WORK INSTRUCTIONS: Among the entries, which lines carry the string "Scripts"? Copy every one.

-- Opening Marker --

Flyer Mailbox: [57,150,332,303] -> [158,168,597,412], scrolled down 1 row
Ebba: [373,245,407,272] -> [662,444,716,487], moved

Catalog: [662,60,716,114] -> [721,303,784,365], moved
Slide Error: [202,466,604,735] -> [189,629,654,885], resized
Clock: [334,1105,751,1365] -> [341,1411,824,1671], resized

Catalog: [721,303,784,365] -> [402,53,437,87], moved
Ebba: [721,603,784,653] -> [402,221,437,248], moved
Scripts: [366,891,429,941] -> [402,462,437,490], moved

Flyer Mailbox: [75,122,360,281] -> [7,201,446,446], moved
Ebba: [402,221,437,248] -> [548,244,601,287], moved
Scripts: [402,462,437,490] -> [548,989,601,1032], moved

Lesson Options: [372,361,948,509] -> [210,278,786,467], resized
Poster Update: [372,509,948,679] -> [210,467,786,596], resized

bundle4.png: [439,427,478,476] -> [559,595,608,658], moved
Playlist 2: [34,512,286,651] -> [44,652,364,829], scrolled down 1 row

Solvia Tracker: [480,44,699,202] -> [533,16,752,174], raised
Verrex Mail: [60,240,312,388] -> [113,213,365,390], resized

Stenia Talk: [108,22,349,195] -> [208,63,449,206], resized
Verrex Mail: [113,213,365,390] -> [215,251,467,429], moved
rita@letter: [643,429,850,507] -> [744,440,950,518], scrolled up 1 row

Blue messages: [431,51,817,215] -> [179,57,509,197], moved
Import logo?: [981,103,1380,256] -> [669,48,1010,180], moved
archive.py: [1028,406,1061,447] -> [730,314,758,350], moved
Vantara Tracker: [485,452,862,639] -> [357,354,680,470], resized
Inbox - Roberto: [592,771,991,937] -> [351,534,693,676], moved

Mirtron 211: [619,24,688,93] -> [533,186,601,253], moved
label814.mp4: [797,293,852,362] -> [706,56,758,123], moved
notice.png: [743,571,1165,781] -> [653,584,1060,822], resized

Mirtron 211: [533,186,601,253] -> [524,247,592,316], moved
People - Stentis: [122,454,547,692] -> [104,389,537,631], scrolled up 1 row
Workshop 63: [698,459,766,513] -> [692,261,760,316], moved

-- Closing Marker --

SOLUTION FOR THIS TASK:
Scripts: [366,891,429,941] -> [402,462,437,490], moved
Scripts: [402,462,437,490] -> [548,989,601,1032], moved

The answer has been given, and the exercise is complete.